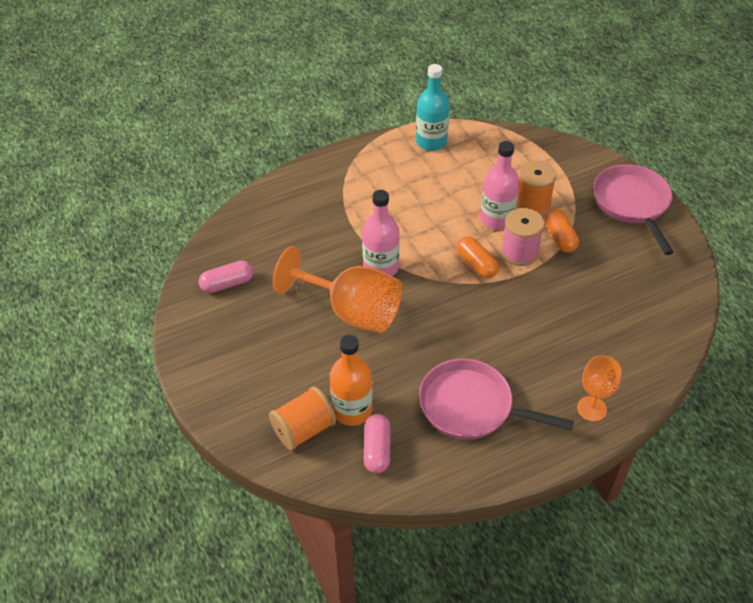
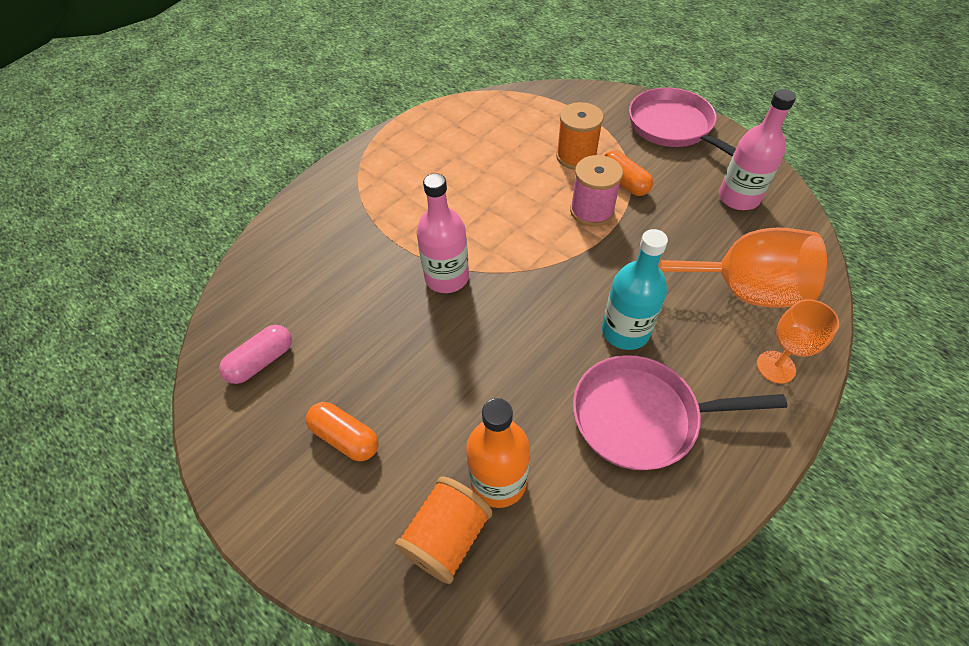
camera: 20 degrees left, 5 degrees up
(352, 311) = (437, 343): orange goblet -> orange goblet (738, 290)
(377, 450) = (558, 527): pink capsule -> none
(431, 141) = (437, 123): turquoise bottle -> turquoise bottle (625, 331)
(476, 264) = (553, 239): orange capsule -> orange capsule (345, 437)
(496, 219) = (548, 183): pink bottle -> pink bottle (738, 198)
----
Please restate the entries word for word, with all pictures left out.

camera: 20 degrees left, 5 degrees up
(352, 311) = (437, 343): orange goblet -> orange goblet (738, 290)
(377, 450) = (558, 527): pink capsule -> none
(431, 141) = (437, 123): turquoise bottle -> turquoise bottle (625, 331)
(476, 264) = (553, 239): orange capsule -> orange capsule (345, 437)
(496, 219) = (548, 183): pink bottle -> pink bottle (738, 198)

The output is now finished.